Your objective: Report how many lines in the records contain the string "grace". Case counts. Give only the number.
##### Record set #####
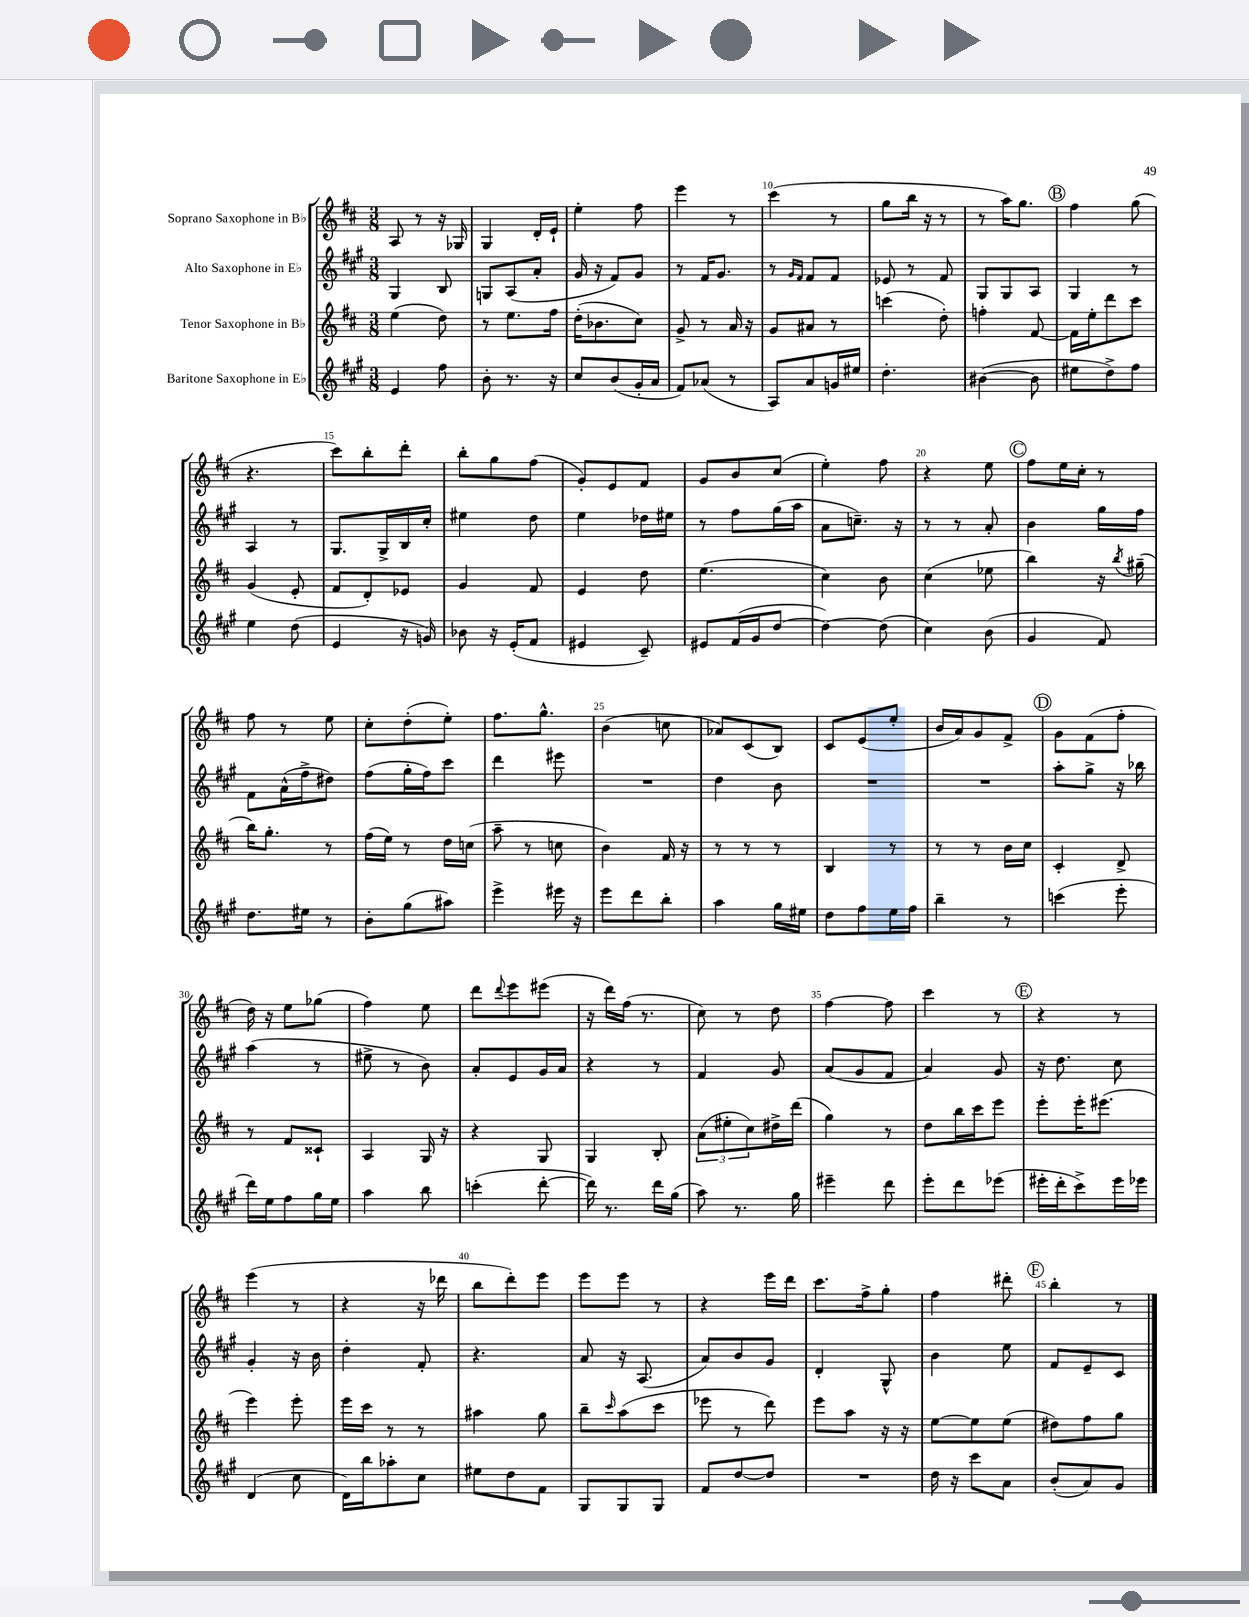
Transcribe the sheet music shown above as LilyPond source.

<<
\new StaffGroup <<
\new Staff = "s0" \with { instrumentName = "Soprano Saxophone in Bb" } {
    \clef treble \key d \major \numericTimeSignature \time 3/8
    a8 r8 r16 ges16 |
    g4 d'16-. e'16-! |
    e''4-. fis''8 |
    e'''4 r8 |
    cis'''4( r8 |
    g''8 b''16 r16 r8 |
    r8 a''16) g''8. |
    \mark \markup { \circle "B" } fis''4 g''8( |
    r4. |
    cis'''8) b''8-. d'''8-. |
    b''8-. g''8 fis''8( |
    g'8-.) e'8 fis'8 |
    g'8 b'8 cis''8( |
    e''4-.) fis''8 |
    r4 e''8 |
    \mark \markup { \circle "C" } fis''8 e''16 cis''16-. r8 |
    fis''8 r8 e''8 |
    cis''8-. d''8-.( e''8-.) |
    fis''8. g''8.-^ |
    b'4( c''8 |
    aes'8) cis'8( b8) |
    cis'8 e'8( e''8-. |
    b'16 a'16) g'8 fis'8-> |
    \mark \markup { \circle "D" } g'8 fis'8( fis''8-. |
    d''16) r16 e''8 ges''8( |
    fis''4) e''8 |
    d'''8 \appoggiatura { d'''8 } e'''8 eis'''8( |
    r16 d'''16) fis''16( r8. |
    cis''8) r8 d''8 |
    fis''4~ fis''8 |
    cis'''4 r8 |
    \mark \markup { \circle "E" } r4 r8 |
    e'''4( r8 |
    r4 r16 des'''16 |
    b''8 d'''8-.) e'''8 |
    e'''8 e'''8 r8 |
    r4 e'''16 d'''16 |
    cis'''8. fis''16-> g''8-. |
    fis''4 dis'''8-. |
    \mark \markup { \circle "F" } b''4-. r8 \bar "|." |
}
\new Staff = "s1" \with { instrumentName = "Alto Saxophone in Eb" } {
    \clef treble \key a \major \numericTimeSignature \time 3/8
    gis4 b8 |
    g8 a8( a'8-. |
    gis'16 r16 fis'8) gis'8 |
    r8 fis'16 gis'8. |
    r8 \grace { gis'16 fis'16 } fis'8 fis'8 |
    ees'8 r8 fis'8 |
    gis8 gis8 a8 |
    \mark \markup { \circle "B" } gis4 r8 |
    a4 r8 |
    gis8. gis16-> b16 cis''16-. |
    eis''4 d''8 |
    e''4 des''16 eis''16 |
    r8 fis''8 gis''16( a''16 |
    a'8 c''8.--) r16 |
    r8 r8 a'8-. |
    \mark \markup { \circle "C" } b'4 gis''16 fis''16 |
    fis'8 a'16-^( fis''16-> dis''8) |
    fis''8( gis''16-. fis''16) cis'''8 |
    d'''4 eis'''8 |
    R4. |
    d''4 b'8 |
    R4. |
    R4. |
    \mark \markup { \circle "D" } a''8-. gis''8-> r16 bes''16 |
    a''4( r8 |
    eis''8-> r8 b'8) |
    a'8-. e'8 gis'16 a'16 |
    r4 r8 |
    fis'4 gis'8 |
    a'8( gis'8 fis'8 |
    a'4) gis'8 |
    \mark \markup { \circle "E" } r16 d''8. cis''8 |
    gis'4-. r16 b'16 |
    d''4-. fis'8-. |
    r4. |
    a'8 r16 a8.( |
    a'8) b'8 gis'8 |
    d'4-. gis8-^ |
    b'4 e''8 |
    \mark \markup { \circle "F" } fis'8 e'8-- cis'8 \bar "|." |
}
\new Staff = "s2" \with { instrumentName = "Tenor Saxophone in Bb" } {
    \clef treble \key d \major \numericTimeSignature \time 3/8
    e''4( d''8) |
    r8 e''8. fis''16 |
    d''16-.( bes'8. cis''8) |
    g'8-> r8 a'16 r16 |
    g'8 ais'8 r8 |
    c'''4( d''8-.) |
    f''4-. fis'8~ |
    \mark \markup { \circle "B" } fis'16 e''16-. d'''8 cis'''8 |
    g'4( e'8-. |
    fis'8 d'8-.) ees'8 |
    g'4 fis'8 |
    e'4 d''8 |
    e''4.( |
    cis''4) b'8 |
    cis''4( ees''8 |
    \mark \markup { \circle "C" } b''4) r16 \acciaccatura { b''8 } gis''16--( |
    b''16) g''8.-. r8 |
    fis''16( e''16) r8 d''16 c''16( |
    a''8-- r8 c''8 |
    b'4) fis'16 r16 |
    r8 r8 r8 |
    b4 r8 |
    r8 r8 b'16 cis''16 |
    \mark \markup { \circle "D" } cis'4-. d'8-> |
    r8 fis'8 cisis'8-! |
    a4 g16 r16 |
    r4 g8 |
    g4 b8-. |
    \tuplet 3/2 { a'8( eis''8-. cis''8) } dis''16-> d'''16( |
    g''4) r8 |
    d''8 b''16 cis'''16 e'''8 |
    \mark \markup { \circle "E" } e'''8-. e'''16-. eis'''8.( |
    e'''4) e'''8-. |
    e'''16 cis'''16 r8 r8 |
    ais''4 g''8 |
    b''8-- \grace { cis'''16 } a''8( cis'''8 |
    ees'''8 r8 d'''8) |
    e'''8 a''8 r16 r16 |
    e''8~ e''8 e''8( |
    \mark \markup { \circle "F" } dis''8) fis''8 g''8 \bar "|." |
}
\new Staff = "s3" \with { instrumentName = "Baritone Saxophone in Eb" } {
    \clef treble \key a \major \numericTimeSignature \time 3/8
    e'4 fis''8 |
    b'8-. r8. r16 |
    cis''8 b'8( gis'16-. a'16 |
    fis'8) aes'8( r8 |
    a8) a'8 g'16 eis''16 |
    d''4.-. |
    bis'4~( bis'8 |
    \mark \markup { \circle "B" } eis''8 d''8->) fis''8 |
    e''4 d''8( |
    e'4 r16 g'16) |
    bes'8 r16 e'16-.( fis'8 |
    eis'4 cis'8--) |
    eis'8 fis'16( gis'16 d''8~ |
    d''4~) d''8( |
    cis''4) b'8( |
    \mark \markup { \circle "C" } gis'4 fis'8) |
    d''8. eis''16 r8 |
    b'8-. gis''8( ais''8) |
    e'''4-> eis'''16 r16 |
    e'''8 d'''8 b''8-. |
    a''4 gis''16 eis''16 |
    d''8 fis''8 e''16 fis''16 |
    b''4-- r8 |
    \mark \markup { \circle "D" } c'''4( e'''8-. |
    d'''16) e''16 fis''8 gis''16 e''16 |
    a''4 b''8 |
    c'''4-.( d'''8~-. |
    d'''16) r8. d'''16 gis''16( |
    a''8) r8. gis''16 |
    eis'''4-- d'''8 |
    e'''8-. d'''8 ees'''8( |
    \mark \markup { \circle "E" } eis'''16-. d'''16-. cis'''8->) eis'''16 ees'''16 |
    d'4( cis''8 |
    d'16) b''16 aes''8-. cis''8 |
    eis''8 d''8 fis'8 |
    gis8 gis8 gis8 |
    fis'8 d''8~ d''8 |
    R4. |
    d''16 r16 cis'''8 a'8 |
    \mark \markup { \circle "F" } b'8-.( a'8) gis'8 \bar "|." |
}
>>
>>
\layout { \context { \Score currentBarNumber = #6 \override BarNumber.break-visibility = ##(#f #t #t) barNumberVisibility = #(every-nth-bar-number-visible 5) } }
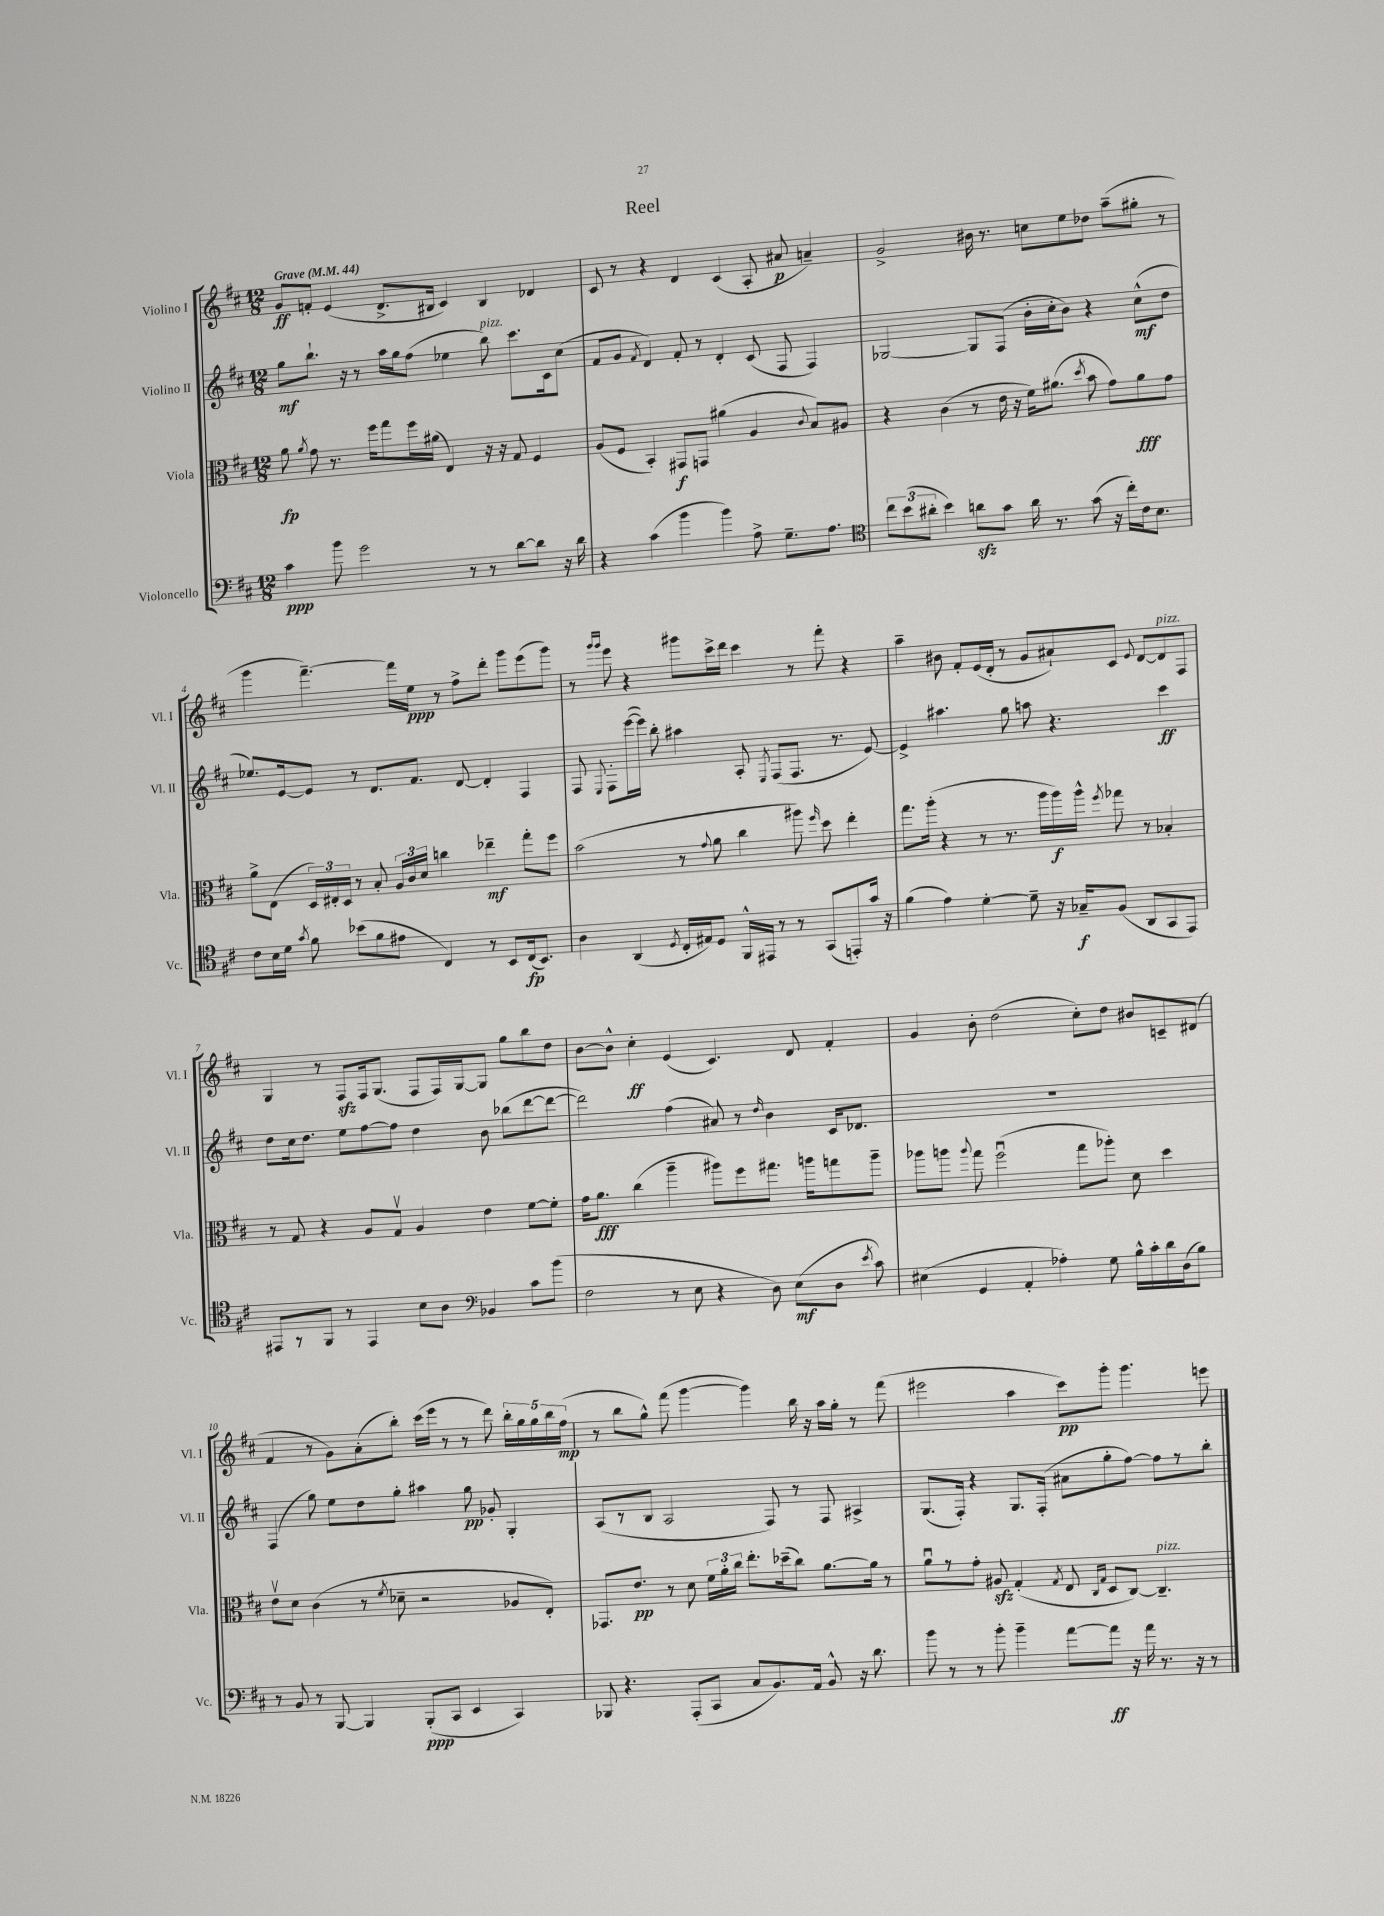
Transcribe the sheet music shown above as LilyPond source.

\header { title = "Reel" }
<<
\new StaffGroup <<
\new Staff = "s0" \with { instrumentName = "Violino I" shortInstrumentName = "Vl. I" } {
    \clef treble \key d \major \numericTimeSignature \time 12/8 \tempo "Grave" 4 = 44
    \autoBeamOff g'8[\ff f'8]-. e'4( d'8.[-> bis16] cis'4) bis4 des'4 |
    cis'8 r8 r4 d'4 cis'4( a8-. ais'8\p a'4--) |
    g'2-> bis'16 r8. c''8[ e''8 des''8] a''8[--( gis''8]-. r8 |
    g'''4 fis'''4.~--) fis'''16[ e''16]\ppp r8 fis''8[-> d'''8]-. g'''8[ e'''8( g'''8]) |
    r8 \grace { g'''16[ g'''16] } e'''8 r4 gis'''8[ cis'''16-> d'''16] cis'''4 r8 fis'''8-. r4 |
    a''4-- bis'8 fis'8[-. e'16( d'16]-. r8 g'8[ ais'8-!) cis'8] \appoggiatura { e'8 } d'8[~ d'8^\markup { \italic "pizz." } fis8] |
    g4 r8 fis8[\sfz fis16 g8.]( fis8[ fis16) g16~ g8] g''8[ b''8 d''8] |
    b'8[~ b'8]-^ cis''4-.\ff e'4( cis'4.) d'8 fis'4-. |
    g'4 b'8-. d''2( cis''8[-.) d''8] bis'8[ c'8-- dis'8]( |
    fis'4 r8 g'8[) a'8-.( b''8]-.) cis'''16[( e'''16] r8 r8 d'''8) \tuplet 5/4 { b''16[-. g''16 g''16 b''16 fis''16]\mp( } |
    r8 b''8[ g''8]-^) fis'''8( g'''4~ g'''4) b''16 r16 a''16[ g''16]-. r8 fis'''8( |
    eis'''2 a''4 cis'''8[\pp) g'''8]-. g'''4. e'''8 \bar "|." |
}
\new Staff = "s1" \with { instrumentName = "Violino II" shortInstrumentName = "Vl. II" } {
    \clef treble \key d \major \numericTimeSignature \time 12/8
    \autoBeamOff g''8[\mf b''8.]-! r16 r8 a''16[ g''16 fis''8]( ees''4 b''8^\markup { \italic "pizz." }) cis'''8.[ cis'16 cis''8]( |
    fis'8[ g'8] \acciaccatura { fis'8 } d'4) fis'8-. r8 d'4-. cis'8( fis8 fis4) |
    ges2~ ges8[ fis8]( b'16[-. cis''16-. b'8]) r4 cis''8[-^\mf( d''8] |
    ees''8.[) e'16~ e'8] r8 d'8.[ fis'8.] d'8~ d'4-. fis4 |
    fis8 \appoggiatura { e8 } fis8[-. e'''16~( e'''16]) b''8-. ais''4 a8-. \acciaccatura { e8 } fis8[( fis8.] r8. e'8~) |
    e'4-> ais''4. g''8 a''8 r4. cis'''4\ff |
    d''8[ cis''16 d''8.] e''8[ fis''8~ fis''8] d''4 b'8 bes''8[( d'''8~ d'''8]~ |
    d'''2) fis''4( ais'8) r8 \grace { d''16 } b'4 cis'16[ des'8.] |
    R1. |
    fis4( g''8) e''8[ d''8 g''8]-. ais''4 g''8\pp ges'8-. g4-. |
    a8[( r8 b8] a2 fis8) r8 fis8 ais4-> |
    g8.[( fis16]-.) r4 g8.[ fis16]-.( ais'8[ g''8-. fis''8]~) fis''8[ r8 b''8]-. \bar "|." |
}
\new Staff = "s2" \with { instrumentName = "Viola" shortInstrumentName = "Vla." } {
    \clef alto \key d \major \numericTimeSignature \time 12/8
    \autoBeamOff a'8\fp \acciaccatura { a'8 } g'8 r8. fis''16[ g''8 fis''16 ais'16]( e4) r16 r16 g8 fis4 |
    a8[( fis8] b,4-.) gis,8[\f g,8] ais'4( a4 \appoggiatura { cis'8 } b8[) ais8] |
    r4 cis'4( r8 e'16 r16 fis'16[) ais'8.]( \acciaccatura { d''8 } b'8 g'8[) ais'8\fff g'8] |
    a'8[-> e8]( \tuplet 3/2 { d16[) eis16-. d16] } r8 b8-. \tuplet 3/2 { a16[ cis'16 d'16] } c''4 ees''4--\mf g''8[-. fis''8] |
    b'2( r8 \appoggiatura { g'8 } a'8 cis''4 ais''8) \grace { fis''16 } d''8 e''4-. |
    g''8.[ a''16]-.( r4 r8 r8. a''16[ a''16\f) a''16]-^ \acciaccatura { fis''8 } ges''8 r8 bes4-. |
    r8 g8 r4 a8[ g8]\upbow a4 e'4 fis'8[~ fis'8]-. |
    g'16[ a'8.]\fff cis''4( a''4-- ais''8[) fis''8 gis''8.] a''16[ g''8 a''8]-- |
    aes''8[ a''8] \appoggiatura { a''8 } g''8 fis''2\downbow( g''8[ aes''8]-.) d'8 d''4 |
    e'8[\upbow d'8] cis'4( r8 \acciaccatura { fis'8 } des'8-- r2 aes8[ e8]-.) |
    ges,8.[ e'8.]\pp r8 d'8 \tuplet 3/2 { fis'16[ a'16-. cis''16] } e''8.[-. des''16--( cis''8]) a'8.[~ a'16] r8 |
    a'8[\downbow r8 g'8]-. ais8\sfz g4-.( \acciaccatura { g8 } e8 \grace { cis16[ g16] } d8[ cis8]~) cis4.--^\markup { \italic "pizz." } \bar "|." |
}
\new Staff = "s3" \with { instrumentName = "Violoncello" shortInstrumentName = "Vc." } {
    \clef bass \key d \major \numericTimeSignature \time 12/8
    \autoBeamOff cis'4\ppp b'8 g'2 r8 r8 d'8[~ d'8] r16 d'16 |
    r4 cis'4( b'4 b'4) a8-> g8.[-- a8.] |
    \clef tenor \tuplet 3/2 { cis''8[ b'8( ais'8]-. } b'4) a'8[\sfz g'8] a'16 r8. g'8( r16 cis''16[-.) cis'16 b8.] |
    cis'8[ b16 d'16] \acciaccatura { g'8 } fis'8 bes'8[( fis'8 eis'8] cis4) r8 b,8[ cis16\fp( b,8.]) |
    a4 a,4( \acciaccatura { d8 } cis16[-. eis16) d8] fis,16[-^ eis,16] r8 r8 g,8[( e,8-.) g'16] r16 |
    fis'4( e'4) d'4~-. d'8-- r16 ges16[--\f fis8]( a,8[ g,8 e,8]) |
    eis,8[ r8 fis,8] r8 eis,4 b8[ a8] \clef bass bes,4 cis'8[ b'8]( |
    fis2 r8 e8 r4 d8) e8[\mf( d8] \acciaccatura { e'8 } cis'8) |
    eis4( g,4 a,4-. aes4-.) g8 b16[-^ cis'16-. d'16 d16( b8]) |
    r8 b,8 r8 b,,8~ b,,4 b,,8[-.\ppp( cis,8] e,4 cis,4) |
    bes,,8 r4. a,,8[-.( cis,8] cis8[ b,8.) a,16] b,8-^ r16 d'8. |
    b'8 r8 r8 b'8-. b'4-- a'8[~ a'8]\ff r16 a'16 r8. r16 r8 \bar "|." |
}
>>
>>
#####
Answer to this task: 6